──────── Data to process

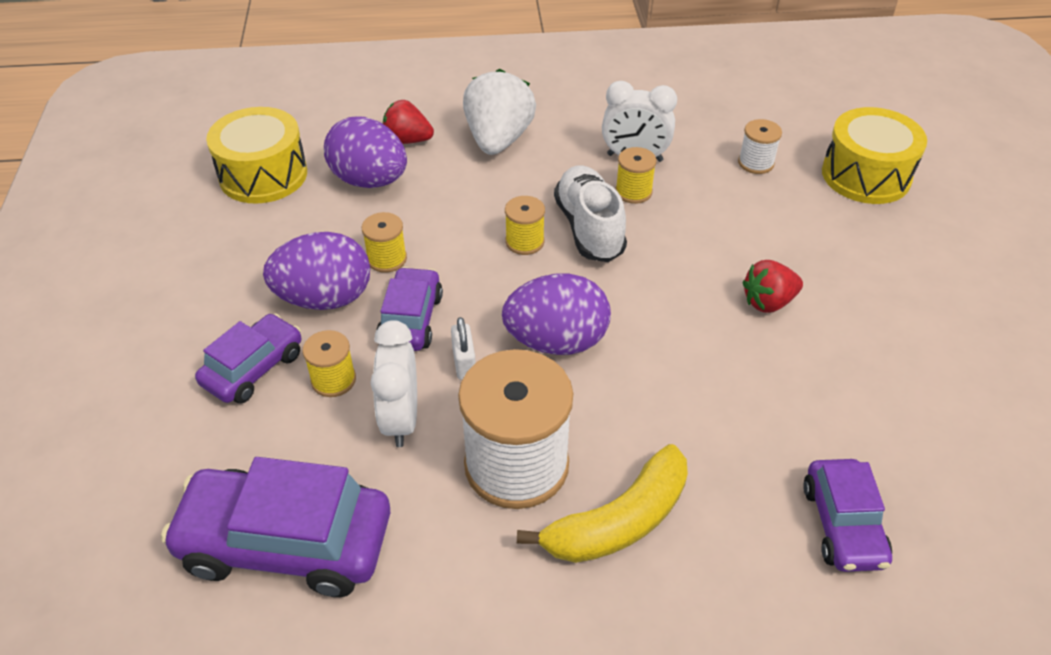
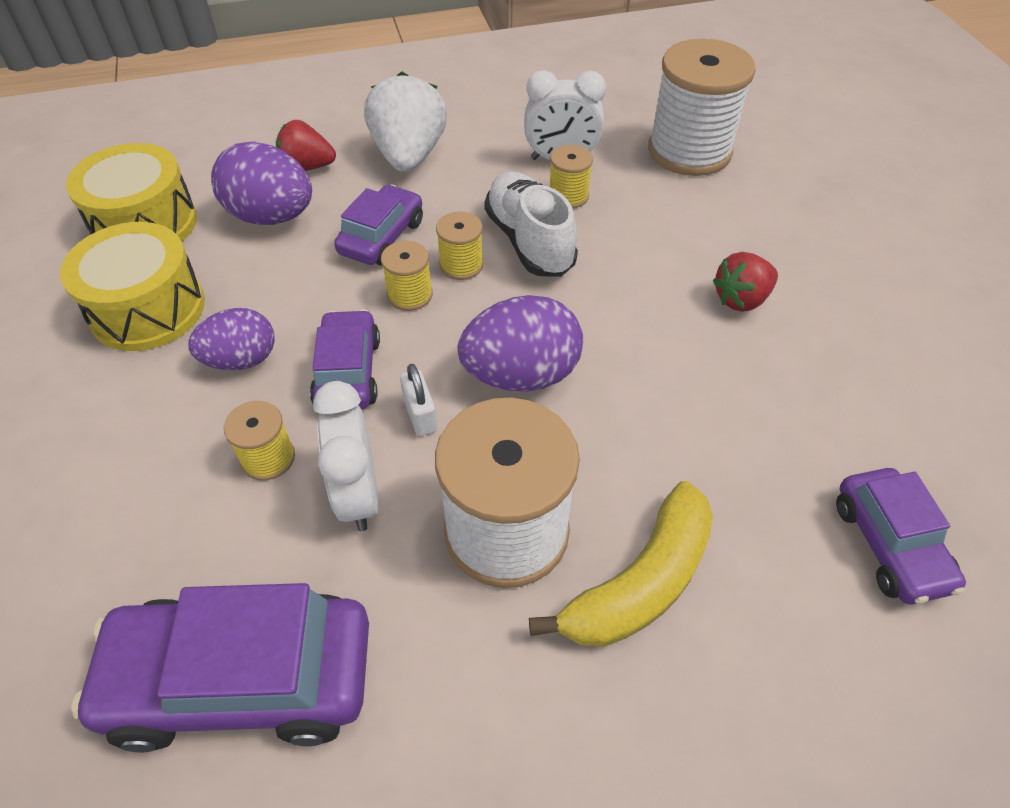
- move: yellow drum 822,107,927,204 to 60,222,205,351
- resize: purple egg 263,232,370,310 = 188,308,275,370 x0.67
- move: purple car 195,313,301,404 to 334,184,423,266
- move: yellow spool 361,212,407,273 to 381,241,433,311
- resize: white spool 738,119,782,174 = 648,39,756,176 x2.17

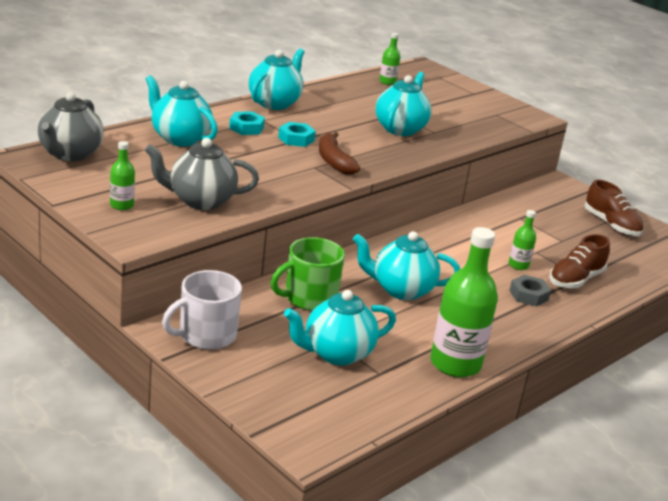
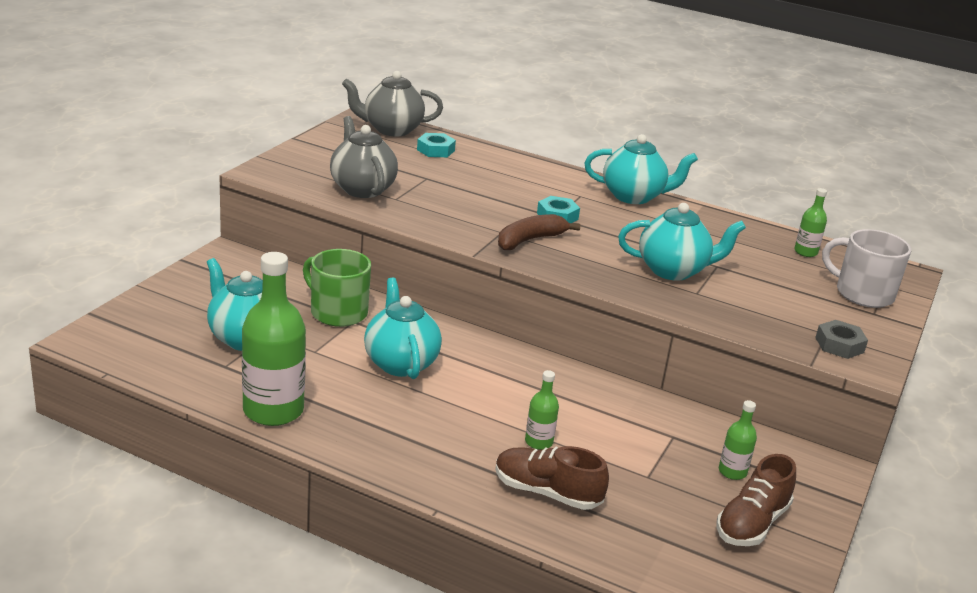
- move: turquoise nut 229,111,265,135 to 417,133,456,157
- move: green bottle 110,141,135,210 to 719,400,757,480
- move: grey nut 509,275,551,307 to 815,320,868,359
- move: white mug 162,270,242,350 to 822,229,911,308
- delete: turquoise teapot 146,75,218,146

────────────────

*Description of the task*. From the line containing "- move: purple" to the end of the data above, give those lines again verbatim, with both endpoints included and no images.

*Answer to this exercise*.
- move: purple car 195,313,301,404 to 334,184,423,266
- move: yellow spool 361,212,407,273 to 381,241,433,311
- resize: white spool 738,119,782,174 = 648,39,756,176 x2.17

- move: turquoise nut 229,111,265,135 to 417,133,456,157
- move: green bottle 110,141,135,210 to 719,400,757,480
- move: grey nut 509,275,551,307 to 815,320,868,359
- move: white mug 162,270,242,350 to 822,229,911,308
- delete: turquoise teapot 146,75,218,146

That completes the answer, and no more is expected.